- [Exercise objective] Beginning with the line containing "yellow plate C7" and ending with the line containing "none -> pink tile J4:L4 level 1", write out each line of the records below exactly; pictures and lines outside that range are left out.

- [Input records]

"""

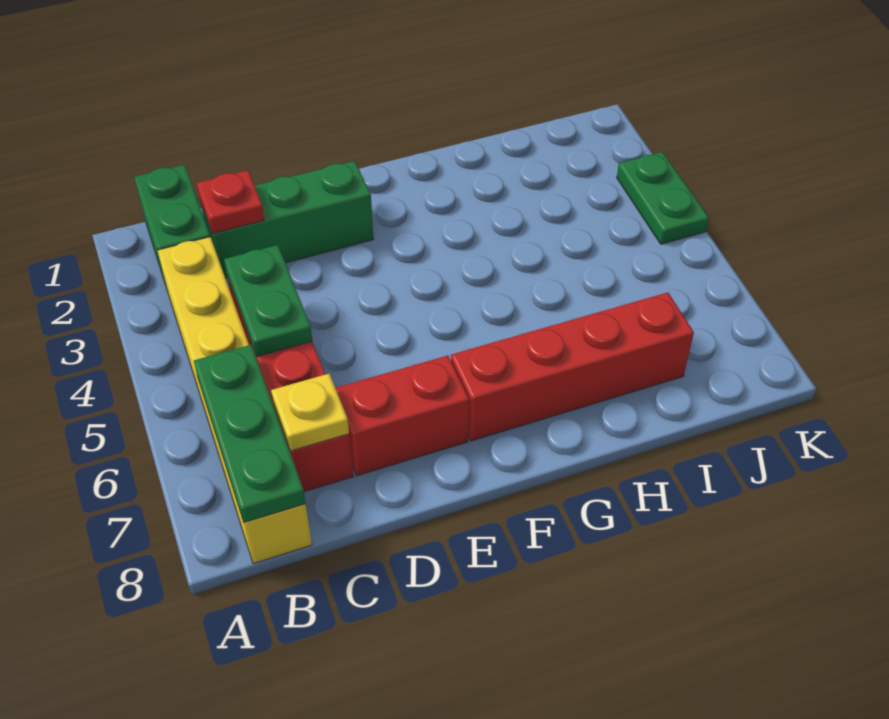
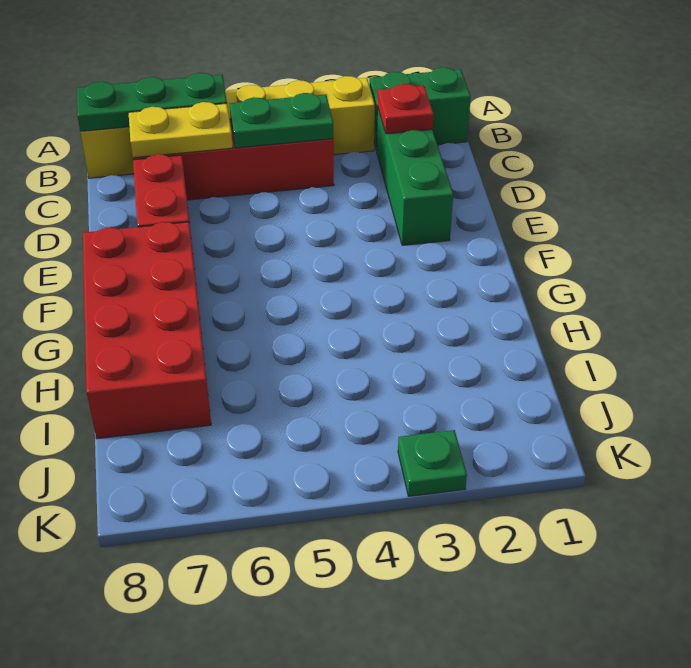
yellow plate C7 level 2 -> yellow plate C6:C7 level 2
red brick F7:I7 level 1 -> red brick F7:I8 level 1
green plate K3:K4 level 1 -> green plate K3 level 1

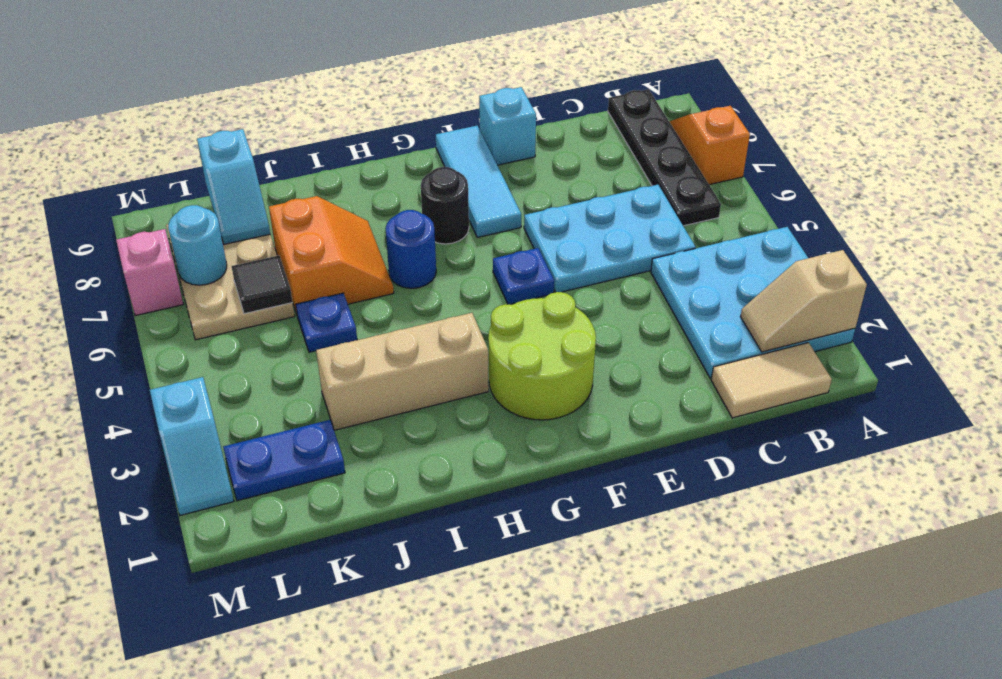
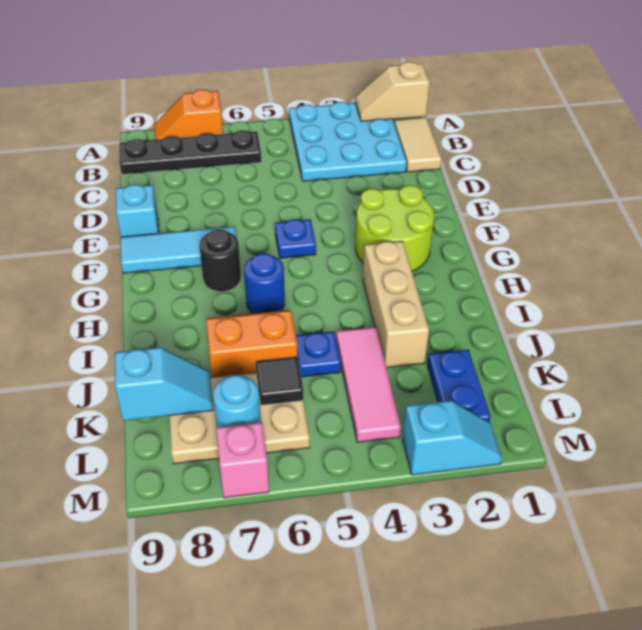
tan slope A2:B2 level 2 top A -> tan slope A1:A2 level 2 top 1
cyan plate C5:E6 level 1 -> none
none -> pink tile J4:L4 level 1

"""
"""

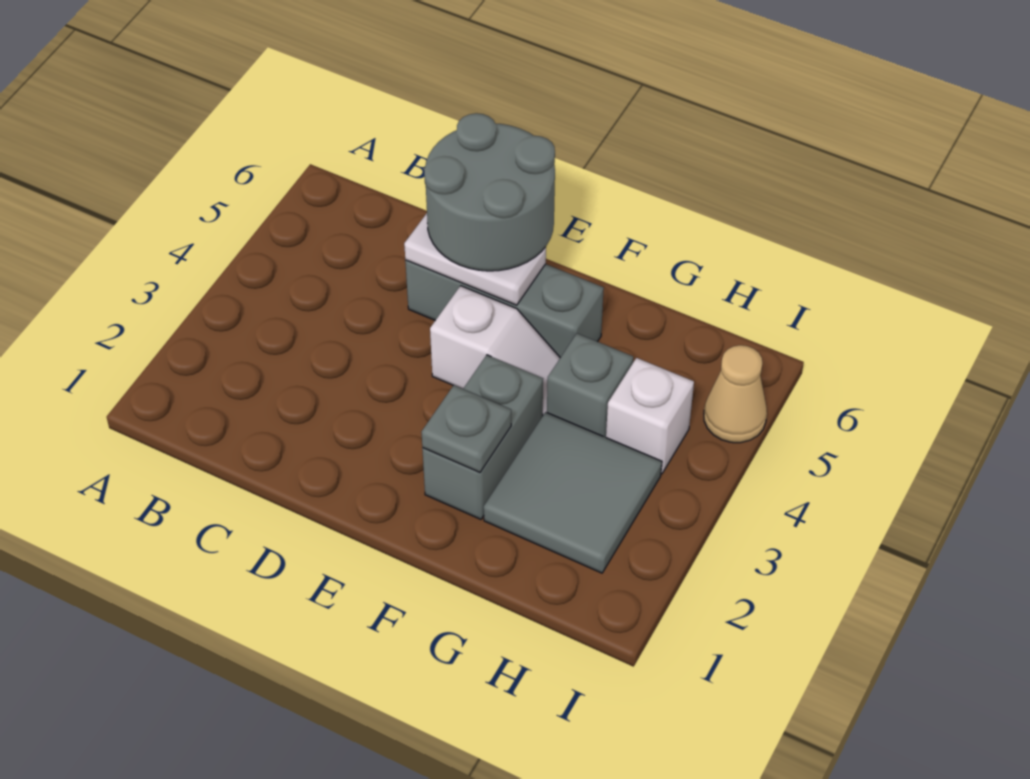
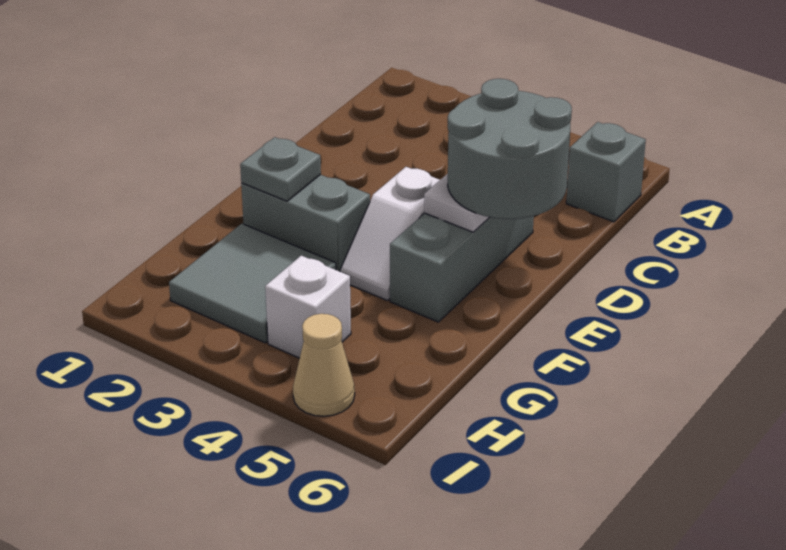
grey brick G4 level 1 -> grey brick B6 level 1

"""
"""

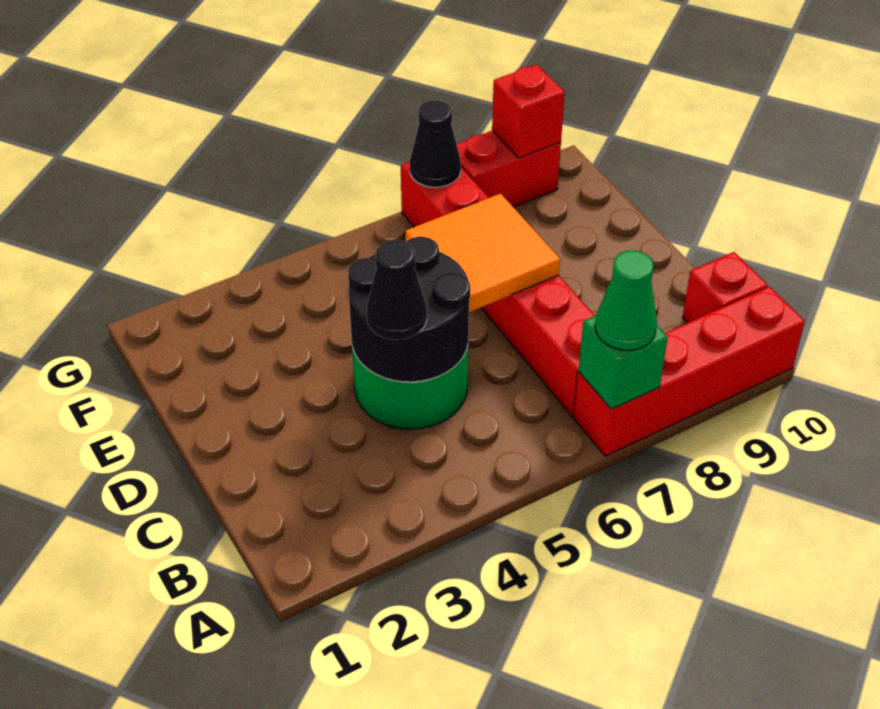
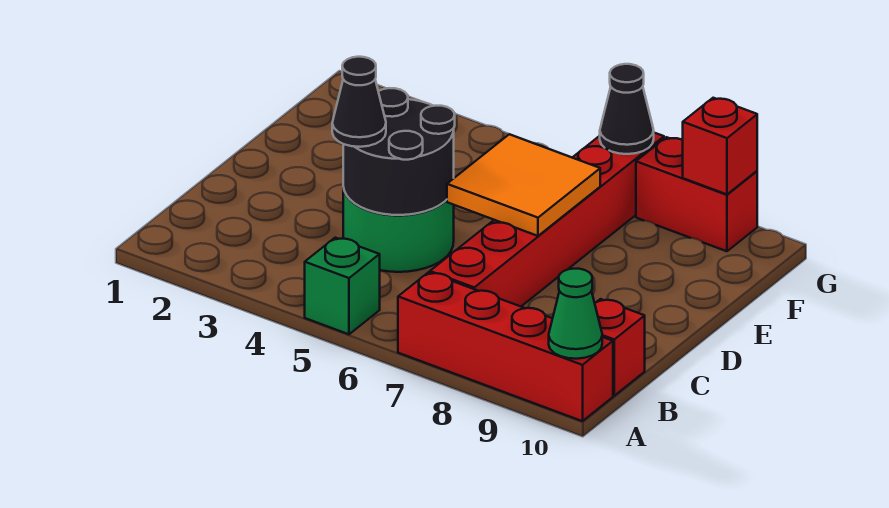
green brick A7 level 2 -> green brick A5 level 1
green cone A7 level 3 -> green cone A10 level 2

"""

- [Written answer]
yellow plate C7 level 2 -> yellow plate C6:C7 level 2
red brick F7:I7 level 1 -> red brick F7:I8 level 1
green plate K3:K4 level 1 -> green plate K3 level 1

tan slope A2:B2 level 2 top A -> tan slope A1:A2 level 2 top 1
cyan plate C5:E6 level 1 -> none
none -> pink tile J4:L4 level 1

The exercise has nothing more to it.